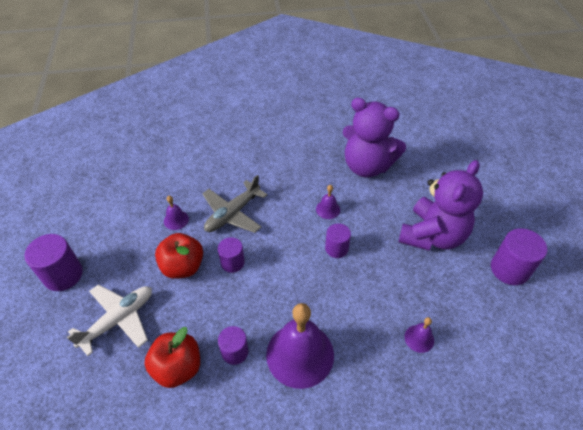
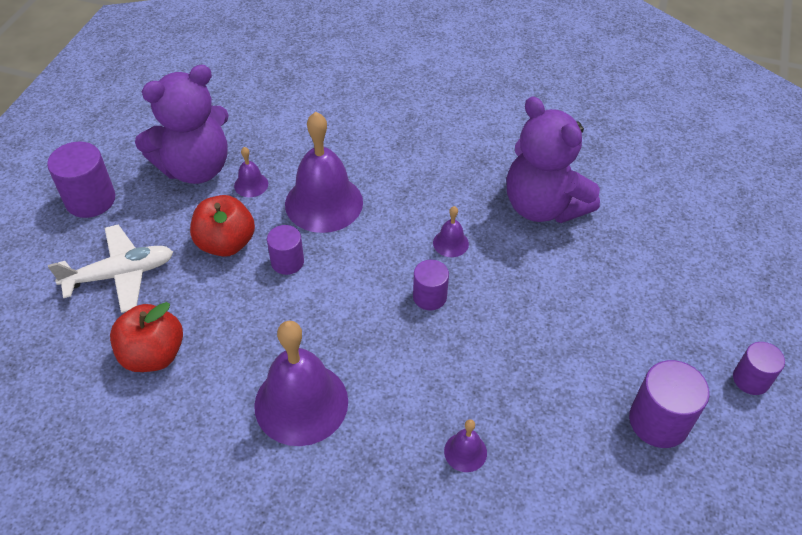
camera: 25 degrees right, 0 degrees up
grey plane [202,175,268,233] -> purple bell [285,112,363,233]
purple cylinder [218,326,248,365] -> purple cylinder moved to [733,342,785,395]
purple teddy bear [398,160,483,251] -> purple teddy bear moved to [135,65,229,184]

§

WHAT IS NEEDED: Since only the text is needed, retype the data above exactly and omit the pictures.

WRITTEN SOLUTION:
camera: 25 degrees right, 0 degrees up
grey plane [202,175,268,233] -> purple bell [285,112,363,233]
purple cylinder [218,326,248,365] -> purple cylinder moved to [733,342,785,395]
purple teddy bear [398,160,483,251] -> purple teddy bear moved to [135,65,229,184]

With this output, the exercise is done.